== Task to complete ==
Below are lines of data; restate word for word those running from the line containing "[408,168,459,221]" to the line containing "[76,192,113,238] (first image)", inclusive, and no others.

== Records provided ==

----------

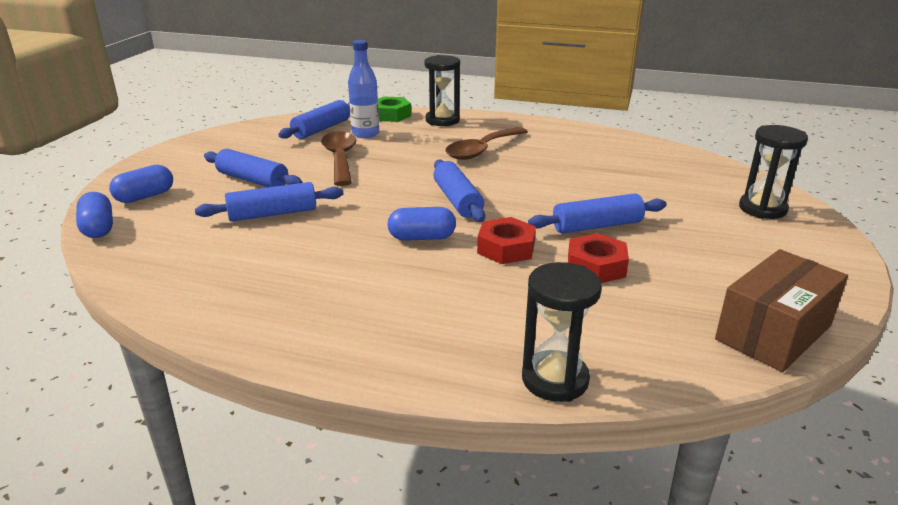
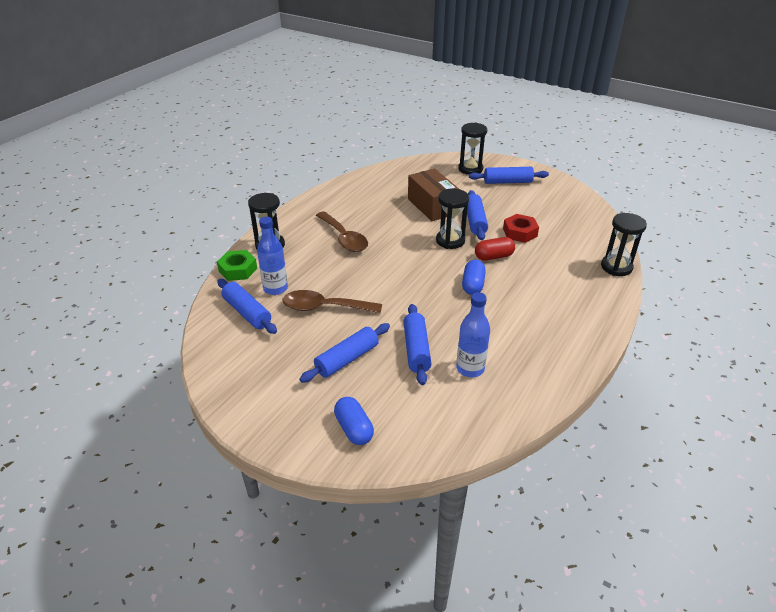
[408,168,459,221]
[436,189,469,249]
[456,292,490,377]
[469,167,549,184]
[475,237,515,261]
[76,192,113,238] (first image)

----------

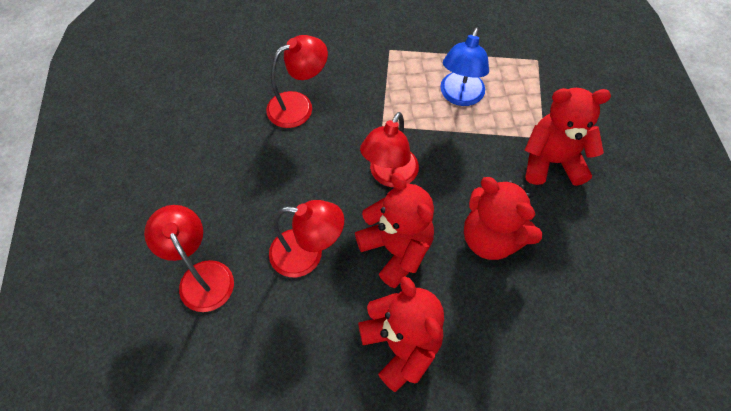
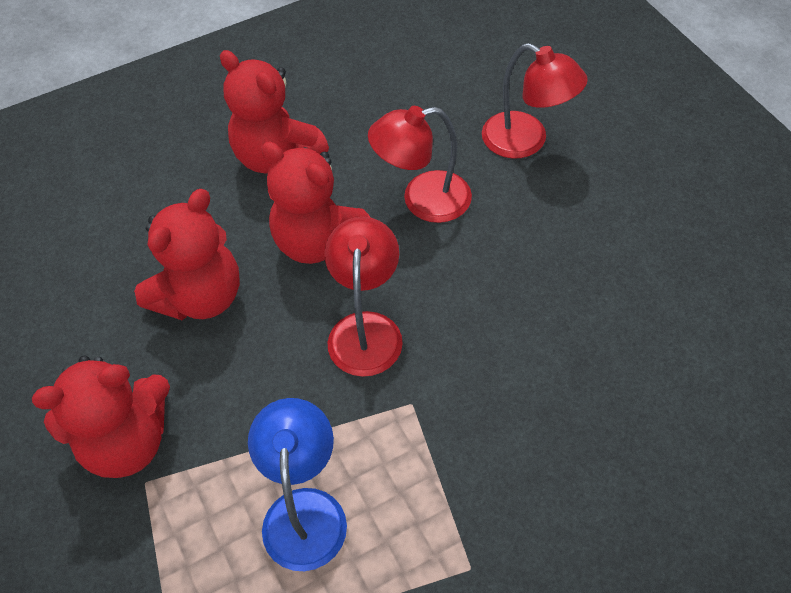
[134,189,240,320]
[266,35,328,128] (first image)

----------

== Response to the exercise ==
[408,168,459,221]
[436,189,469,249]
[456,292,490,377]
[469,167,549,184]
[475,237,515,261]
[76,192,113,238] (first image)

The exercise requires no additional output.